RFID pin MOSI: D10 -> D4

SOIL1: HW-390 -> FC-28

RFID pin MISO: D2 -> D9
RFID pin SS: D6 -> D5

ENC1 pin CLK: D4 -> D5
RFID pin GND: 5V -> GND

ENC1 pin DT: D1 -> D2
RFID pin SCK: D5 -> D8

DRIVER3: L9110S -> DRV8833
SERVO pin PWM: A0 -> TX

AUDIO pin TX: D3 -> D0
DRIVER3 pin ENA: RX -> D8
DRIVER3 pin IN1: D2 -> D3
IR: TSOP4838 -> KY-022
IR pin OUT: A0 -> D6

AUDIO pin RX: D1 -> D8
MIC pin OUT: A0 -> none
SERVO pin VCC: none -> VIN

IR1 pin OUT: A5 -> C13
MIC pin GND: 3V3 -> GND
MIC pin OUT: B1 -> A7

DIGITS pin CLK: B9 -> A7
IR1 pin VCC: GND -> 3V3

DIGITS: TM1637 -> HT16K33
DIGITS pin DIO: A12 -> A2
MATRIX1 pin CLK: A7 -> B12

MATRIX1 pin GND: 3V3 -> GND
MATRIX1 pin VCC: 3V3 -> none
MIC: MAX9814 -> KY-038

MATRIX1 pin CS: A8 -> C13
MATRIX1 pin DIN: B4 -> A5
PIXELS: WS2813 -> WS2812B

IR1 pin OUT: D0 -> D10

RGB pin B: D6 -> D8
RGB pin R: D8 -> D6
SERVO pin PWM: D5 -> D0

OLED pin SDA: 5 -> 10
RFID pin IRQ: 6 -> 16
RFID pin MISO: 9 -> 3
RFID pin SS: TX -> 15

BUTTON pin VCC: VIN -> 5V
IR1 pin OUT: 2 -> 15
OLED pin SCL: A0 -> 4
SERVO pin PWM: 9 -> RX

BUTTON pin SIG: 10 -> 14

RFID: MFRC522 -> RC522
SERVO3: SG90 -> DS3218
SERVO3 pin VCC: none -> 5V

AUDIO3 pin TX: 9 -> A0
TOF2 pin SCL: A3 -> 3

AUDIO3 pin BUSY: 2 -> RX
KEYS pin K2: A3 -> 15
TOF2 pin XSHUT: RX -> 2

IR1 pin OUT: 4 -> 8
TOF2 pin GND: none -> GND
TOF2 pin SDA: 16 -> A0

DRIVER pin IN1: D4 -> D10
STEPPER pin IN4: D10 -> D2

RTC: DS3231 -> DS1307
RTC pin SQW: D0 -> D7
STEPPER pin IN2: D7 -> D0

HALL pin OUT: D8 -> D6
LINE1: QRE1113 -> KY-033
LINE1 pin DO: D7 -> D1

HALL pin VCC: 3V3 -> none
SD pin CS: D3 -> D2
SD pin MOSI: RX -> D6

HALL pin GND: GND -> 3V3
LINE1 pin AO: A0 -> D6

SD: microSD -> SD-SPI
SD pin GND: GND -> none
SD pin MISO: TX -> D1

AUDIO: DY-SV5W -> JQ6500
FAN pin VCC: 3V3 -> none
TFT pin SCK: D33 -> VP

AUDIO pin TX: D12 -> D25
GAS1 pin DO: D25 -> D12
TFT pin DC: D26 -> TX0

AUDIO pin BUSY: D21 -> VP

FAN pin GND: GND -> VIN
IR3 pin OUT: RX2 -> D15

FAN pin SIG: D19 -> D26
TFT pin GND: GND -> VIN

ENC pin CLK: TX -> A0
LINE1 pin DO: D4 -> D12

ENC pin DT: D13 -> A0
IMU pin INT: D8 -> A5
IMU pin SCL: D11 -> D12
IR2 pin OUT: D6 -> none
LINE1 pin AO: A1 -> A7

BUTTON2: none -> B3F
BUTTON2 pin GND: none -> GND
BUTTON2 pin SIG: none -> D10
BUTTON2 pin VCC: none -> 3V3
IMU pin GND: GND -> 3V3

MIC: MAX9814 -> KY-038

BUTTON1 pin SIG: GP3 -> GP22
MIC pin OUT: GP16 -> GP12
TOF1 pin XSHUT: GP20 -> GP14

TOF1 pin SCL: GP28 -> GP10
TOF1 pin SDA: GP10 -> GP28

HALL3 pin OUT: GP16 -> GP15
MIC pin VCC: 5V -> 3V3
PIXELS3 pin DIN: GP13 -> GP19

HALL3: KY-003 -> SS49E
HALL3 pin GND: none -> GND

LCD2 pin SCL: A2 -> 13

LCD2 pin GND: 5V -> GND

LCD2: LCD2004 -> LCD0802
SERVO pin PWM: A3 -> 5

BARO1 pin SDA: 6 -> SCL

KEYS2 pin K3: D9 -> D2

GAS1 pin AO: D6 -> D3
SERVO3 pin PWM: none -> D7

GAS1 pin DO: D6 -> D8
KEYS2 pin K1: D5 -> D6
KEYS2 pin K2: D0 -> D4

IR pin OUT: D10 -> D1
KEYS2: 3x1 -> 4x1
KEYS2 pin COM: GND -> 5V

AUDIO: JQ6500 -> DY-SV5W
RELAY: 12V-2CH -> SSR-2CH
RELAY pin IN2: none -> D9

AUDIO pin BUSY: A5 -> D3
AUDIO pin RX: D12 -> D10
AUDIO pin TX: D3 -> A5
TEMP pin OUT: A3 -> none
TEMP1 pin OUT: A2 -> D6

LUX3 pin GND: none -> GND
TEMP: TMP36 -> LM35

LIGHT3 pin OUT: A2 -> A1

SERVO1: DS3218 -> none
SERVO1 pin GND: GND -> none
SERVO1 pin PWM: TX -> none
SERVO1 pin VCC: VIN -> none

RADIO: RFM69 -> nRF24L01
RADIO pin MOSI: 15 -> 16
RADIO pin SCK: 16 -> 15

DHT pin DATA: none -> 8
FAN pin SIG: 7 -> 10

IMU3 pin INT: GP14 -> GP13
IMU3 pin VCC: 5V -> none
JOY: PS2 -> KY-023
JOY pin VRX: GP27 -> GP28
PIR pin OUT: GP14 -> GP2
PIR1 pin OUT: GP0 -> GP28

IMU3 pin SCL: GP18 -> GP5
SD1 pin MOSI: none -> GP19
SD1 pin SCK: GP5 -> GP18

+++

**What this task involves**
Return the listing word for word.

**Answer to this problem**
RFID pin MOSI: D10 -> D4

SOIL1: HW-390 -> FC-28

RFID pin MISO: D2 -> D9
RFID pin SS: D6 -> D5

ENC1 pin CLK: D4 -> D5
RFID pin GND: 5V -> GND

ENC1 pin DT: D1 -> D2
RFID pin SCK: D5 -> D8

DRIVER3: L9110S -> DRV8833
SERVO pin PWM: A0 -> TX

AUDIO pin TX: D3 -> D0
DRIVER3 pin ENA: RX -> D8
DRIVER3 pin IN1: D2 -> D3
IR: TSOP4838 -> KY-022
IR pin OUT: A0 -> D6

AUDIO pin RX: D1 -> D8
MIC pin OUT: A0 -> none
SERVO pin VCC: none -> VIN

IR1 pin OUT: A5 -> C13
MIC pin GND: 3V3 -> GND
MIC pin OUT: B1 -> A7

DIGITS pin CLK: B9 -> A7
IR1 pin VCC: GND -> 3V3

DIGITS: TM1637 -> HT16K33
DIGITS pin DIO: A12 -> A2
MATRIX1 pin CLK: A7 -> B12

MATRIX1 pin GND: 3V3 -> GND
MATRIX1 pin VCC: 3V3 -> none
MIC: MAX9814 -> KY-038

MATRIX1 pin CS: A8 -> C13
MATRIX1 pin DIN: B4 -> A5
PIXELS: WS2813 -> WS2812B

IR1 pin OUT: D0 -> D10

RGB pin B: D6 -> D8
RGB pin R: D8 -> D6
SERVO pin PWM: D5 -> D0

OLED pin SDA: 5 -> 10
RFID pin IRQ: 6 -> 16
RFID pin MISO: 9 -> 3
RFID pin SS: TX -> 15

BUTTON pin VCC: VIN -> 5V
IR1 pin OUT: 2 -> 15
OLED pin SCL: A0 -> 4
SERVO pin PWM: 9 -> RX

BUTTON pin SIG: 10 -> 14

RFID: MFRC522 -> RC522
SERVO3: SG90 -> DS3218
SERVO3 pin VCC: none -> 5V

AUDIO3 pin TX: 9 -> A0
TOF2 pin SCL: A3 -> 3

AUDIO3 pin BUSY: 2 -> RX
KEYS pin K2: A3 -> 15
TOF2 pin XSHUT: RX -> 2

IR1 pin OUT: 4 -> 8
TOF2 pin GND: none -> GND
TOF2 pin SDA: 16 -> A0

DRIVER pin IN1: D4 -> D10
STEPPER pin IN4: D10 -> D2

RTC: DS3231 -> DS1307
RTC pin SQW: D0 -> D7
STEPPER pin IN2: D7 -> D0

HALL pin OUT: D8 -> D6
LINE1: QRE1113 -> KY-033
LINE1 pin DO: D7 -> D1

HALL pin VCC: 3V3 -> none
SD pin CS: D3 -> D2
SD pin MOSI: RX -> D6

HALL pin GND: GND -> 3V3
LINE1 pin AO: A0 -> D6

SD: microSD -> SD-SPI
SD pin GND: GND -> none
SD pin MISO: TX -> D1

AUDIO: DY-SV5W -> JQ6500
FAN pin VCC: 3V3 -> none
TFT pin SCK: D33 -> VP

AUDIO pin TX: D12 -> D25
GAS1 pin DO: D25 -> D12
TFT pin DC: D26 -> TX0

AUDIO pin BUSY: D21 -> VP

FAN pin GND: GND -> VIN
IR3 pin OUT: RX2 -> D15

FAN pin SIG: D19 -> D26
TFT pin GND: GND -> VIN

ENC pin CLK: TX -> A0
LINE1 pin DO: D4 -> D12

ENC pin DT: D13 -> A0
IMU pin INT: D8 -> A5
IMU pin SCL: D11 -> D12
IR2 pin OUT: D6 -> none
LINE1 pin AO: A1 -> A7

BUTTON2: none -> B3F
BUTTON2 pin GND: none -> GND
BUTTON2 pin SIG: none -> D10
BUTTON2 pin VCC: none -> 3V3
IMU pin GND: GND -> 3V3

MIC: MAX9814 -> KY-038

BUTTON1 pin SIG: GP3 -> GP22
MIC pin OUT: GP16 -> GP12
TOF1 pin XSHUT: GP20 -> GP14

TOF1 pin SCL: GP28 -> GP10
TOF1 pin SDA: GP10 -> GP28

HALL3 pin OUT: GP16 -> GP15
MIC pin VCC: 5V -> 3V3
PIXELS3 pin DIN: GP13 -> GP19

HALL3: KY-003 -> SS49E
HALL3 pin GND: none -> GND

LCD2 pin SCL: A2 -> 13

LCD2 pin GND: 5V -> GND

LCD2: LCD2004 -> LCD0802
SERVO pin PWM: A3 -> 5

BARO1 pin SDA: 6 -> SCL

KEYS2 pin K3: D9 -> D2

GAS1 pin AO: D6 -> D3
SERVO3 pin PWM: none -> D7

GAS1 pin DO: D6 -> D8
KEYS2 pin K1: D5 -> D6
KEYS2 pin K2: D0 -> D4

IR pin OUT: D10 -> D1
KEYS2: 3x1 -> 4x1
KEYS2 pin COM: GND -> 5V

AUDIO: JQ6500 -> DY-SV5W
RELAY: 12V-2CH -> SSR-2CH
RELAY pin IN2: none -> D9

AUDIO pin BUSY: A5 -> D3
AUDIO pin RX: D12 -> D10
AUDIO pin TX: D3 -> A5
TEMP pin OUT: A3 -> none
TEMP1 pin OUT: A2 -> D6

LUX3 pin GND: none -> GND
TEMP: TMP36 -> LM35

LIGHT3 pin OUT: A2 -> A1

SERVO1: DS3218 -> none
SERVO1 pin GND: GND -> none
SERVO1 pin PWM: TX -> none
SERVO1 pin VCC: VIN -> none

RADIO: RFM69 -> nRF24L01
RADIO pin MOSI: 15 -> 16
RADIO pin SCK: 16 -> 15

DHT pin DATA: none -> 8
FAN pin SIG: 7 -> 10

IMU3 pin INT: GP14 -> GP13
IMU3 pin VCC: 5V -> none
JOY: PS2 -> KY-023
JOY pin VRX: GP27 -> GP28
PIR pin OUT: GP14 -> GP2
PIR1 pin OUT: GP0 -> GP28

IMU3 pin SCL: GP18 -> GP5
SD1 pin MOSI: none -> GP19
SD1 pin SCK: GP5 -> GP18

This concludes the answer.